Exercise –
Using the listing below, say how many of its lines hold "delete". Offer nothing beyond the number.

Input –
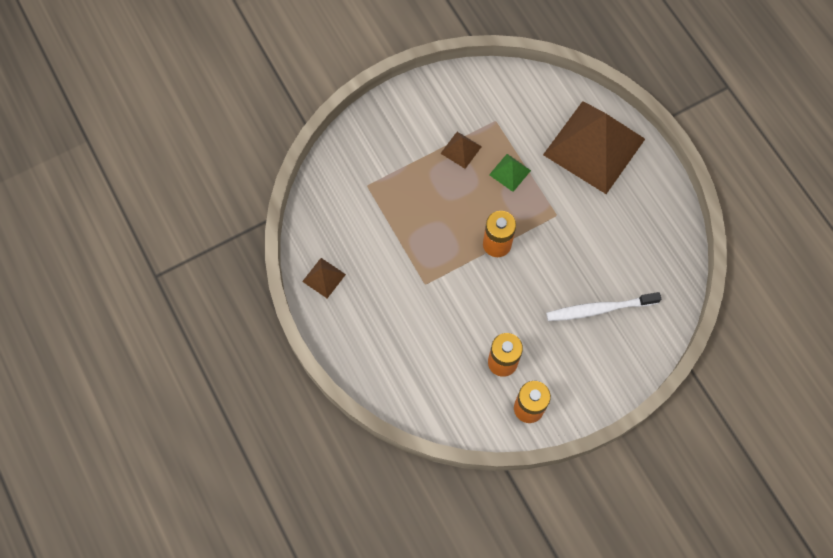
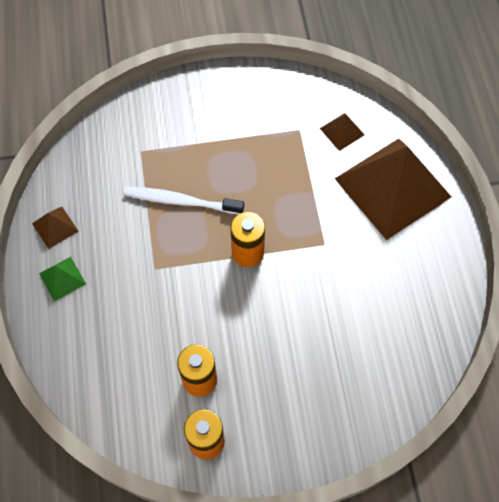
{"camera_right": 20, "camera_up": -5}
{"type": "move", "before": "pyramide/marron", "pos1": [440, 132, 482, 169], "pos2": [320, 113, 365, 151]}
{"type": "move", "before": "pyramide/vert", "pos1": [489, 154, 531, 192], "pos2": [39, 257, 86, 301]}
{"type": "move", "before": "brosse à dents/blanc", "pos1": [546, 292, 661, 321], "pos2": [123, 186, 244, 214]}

* * *

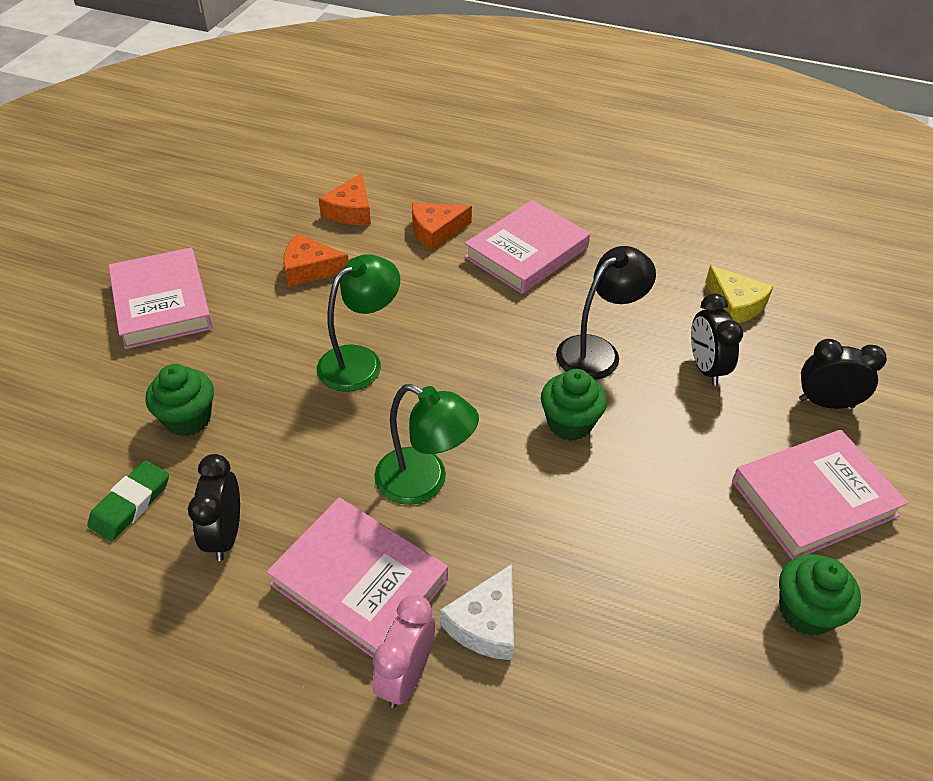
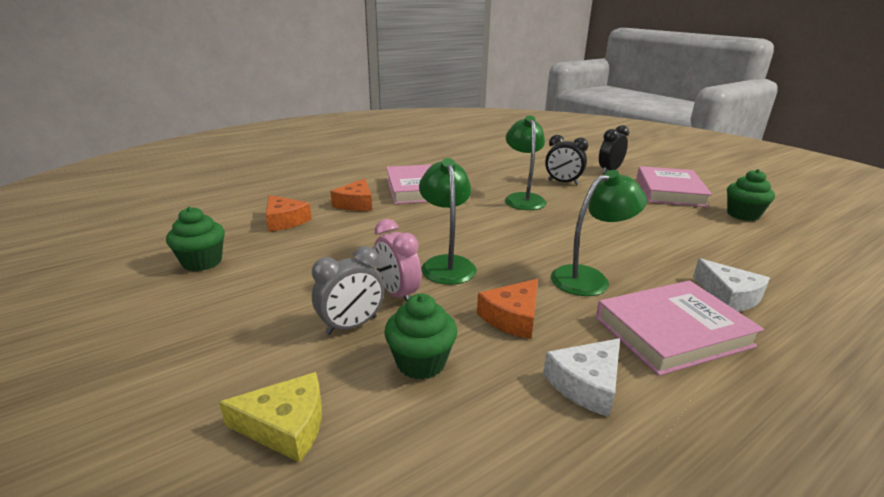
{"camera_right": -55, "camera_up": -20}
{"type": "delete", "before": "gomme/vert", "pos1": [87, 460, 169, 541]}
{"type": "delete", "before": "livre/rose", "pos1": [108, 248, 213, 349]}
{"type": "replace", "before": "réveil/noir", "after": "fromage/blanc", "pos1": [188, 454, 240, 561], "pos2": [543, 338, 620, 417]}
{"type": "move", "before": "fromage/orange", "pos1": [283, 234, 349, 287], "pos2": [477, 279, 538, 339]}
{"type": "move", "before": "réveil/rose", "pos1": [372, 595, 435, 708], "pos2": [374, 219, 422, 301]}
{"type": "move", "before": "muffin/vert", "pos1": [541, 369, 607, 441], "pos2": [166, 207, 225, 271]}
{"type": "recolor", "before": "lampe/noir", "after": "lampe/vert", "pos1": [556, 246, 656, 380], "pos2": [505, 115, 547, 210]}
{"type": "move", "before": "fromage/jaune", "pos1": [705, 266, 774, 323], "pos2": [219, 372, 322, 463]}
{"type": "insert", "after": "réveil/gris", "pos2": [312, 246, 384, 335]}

Your solution –
2